→ **Exercise instructions**:
Word for word, restate the lines of the listing from the one that holds "exchanged: grey traffic" through the very last line, and nothing more.

→ **Raw data**:
^^^^^^^^

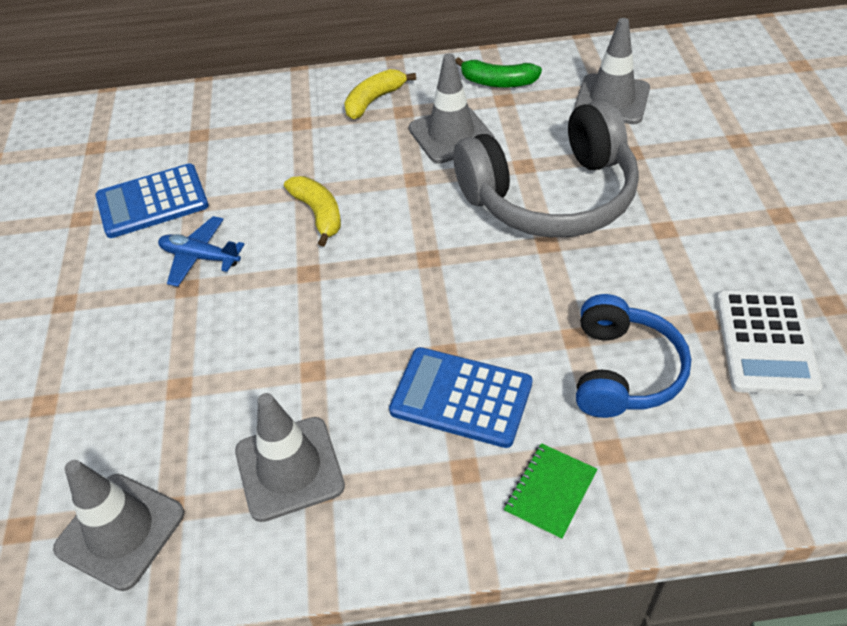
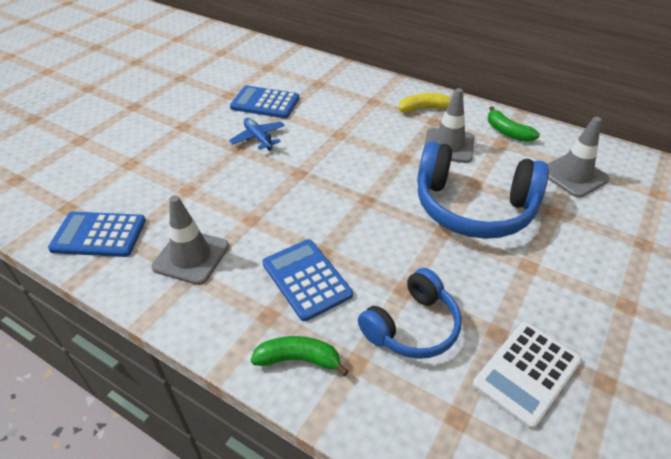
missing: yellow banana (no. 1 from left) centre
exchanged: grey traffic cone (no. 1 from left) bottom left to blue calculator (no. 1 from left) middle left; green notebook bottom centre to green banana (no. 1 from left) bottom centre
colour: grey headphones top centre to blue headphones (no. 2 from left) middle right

^^^^^^^^

→ **Solution for this problem**:
exchanged: grey traffic cone (no. 1 from left) bottom left to blue calculator (no. 1 from left) middle left; green notebook bottom centre to green banana (no. 1 from left) bottom centre
colour: grey headphones top centre to blue headphones (no. 2 from left) middle right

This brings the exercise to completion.